- Opening Delimiter -

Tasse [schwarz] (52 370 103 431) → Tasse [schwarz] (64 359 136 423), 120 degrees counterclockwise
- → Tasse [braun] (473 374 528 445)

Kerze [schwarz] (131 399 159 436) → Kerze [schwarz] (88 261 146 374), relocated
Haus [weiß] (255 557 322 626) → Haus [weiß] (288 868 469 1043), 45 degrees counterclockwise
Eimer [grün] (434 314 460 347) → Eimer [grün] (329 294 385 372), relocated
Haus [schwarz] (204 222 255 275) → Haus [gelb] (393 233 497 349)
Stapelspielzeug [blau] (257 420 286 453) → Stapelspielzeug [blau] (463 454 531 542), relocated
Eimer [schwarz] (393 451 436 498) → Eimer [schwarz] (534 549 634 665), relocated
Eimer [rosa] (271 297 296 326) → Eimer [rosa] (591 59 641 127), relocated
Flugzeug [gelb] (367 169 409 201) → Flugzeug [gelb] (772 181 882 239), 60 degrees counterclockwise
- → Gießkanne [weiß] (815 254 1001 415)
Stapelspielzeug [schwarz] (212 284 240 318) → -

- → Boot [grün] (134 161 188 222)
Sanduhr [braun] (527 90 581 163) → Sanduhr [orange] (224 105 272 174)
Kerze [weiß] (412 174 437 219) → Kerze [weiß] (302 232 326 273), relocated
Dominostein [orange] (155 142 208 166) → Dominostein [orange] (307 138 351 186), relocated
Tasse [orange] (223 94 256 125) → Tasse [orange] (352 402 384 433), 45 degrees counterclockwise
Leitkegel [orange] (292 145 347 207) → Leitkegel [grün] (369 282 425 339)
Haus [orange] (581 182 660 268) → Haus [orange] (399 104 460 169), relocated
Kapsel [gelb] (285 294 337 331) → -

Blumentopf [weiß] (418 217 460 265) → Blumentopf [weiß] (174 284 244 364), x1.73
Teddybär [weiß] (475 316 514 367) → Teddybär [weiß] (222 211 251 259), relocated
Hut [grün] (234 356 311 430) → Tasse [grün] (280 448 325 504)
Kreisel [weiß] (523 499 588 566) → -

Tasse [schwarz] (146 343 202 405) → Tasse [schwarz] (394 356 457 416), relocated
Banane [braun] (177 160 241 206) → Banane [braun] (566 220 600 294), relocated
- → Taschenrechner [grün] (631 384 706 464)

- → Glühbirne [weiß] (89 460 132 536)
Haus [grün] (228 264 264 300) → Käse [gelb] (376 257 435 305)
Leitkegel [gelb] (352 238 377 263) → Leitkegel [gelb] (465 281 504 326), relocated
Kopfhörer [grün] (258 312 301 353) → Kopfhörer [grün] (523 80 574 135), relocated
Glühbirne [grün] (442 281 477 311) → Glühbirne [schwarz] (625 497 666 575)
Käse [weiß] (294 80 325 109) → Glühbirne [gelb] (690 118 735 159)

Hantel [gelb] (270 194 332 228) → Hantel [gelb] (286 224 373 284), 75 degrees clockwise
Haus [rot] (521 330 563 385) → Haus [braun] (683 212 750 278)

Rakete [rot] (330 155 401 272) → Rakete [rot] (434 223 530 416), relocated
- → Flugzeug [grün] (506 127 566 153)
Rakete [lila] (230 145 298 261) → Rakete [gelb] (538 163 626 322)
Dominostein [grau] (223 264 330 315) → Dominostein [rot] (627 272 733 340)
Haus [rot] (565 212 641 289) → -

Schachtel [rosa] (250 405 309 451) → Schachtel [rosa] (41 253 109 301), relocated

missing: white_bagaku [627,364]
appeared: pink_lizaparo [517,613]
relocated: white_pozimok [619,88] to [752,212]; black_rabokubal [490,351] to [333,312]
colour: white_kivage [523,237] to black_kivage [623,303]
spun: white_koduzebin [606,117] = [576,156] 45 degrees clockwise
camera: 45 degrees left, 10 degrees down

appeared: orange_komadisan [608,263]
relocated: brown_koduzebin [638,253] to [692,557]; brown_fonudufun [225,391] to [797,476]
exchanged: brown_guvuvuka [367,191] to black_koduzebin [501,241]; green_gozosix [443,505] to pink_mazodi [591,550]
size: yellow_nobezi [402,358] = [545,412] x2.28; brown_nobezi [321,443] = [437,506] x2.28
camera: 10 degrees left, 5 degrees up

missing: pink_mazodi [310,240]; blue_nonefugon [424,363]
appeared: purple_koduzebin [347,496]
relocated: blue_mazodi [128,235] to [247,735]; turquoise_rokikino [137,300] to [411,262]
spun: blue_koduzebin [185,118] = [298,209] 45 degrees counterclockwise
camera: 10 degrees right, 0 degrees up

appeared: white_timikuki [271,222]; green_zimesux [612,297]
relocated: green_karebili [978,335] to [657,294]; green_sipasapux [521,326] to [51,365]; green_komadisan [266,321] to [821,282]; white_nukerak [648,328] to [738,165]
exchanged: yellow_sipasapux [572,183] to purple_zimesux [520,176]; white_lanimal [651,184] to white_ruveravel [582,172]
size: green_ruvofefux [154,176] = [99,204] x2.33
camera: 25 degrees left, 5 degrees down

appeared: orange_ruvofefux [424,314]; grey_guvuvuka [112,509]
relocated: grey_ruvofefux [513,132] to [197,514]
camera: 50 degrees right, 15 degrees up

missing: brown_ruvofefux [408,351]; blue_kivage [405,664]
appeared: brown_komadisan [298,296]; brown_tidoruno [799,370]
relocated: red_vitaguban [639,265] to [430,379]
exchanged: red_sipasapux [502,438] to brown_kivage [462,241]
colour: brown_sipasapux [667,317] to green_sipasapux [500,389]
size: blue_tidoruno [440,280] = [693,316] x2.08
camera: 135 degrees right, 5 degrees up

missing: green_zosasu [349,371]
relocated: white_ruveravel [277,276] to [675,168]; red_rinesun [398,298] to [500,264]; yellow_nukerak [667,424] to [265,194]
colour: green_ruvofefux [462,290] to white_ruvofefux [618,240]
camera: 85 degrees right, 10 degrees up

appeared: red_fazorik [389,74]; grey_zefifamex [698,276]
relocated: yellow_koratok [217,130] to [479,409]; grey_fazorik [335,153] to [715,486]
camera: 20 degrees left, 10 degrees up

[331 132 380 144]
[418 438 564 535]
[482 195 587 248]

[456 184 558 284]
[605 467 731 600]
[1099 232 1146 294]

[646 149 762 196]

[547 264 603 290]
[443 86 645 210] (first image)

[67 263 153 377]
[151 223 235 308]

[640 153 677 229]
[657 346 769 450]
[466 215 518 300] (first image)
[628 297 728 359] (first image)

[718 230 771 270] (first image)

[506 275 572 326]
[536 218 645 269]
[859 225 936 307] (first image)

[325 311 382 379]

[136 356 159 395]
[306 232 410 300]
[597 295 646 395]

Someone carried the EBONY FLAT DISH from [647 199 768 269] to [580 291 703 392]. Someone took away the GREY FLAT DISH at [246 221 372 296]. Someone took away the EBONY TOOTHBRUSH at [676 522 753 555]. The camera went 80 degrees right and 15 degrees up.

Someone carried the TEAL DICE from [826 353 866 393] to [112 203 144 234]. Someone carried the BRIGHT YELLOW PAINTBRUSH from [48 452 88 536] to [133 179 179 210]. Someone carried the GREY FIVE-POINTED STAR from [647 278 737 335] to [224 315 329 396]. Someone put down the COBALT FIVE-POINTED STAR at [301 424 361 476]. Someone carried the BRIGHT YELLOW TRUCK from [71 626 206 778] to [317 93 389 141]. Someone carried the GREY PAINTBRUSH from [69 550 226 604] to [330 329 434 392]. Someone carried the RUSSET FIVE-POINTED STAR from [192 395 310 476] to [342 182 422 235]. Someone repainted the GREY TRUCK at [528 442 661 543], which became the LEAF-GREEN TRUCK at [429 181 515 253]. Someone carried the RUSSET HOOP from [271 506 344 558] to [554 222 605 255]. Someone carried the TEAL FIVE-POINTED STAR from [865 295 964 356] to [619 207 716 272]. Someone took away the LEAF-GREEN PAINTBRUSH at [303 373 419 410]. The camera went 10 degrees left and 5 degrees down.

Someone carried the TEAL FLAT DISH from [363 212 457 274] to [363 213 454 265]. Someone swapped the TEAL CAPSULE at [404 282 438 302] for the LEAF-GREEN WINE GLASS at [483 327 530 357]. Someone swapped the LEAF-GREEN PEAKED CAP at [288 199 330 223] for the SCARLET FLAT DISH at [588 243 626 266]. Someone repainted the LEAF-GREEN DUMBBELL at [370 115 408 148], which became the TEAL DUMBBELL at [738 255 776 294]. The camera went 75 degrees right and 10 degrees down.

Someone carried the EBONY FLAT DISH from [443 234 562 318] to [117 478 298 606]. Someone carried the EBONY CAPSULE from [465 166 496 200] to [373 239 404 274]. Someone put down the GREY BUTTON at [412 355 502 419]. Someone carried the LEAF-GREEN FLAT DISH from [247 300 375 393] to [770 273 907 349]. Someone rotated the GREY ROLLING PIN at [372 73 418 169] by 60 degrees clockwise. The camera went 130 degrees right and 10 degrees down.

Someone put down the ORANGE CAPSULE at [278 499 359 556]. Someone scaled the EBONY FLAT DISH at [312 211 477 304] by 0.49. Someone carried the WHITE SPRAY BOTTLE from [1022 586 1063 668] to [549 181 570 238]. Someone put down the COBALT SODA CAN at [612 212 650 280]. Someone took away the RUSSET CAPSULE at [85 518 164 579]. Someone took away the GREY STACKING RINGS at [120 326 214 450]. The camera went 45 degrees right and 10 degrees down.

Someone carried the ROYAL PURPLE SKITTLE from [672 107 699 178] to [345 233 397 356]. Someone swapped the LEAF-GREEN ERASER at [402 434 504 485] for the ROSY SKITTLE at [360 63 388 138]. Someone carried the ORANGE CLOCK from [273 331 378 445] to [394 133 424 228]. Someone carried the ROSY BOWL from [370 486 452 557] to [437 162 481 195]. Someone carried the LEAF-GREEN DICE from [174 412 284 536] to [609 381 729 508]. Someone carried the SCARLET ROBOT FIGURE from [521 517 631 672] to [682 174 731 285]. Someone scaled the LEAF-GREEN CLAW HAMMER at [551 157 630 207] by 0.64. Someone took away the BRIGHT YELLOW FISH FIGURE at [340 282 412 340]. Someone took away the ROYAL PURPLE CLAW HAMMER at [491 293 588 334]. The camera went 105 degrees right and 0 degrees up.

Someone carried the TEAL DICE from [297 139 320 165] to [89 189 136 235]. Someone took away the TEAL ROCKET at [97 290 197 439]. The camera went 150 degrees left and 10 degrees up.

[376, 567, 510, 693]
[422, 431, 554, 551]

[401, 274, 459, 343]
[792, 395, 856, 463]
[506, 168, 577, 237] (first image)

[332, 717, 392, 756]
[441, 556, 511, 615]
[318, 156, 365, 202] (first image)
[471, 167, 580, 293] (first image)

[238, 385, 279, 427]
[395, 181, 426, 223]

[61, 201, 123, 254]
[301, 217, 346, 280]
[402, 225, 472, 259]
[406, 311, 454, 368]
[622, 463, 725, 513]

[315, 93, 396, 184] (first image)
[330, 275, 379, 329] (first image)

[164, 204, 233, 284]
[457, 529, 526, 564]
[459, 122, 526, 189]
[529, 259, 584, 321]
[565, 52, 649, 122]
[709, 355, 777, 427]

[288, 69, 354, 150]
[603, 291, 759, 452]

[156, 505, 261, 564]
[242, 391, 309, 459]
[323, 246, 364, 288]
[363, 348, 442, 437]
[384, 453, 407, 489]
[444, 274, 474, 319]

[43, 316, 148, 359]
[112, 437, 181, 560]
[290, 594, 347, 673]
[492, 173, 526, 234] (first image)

- Closing Delimiter -

DESCRIPTION OF THE TASK: Extract from the records above the lines from the one containing "relocated: white_pozimok [619,88]" to the one containing "spun: white_koduzebin [606,117]", both lines included, exactly as they appear and with nothing else.

ANSWER:
relocated: white_pozimok [619,88] to [752,212]; black_rabokubal [490,351] to [333,312]
colour: white_kivage [523,237] to black_kivage [623,303]
spun: white_koduzebin [606,117] = [576,156] 45 degrees clockwise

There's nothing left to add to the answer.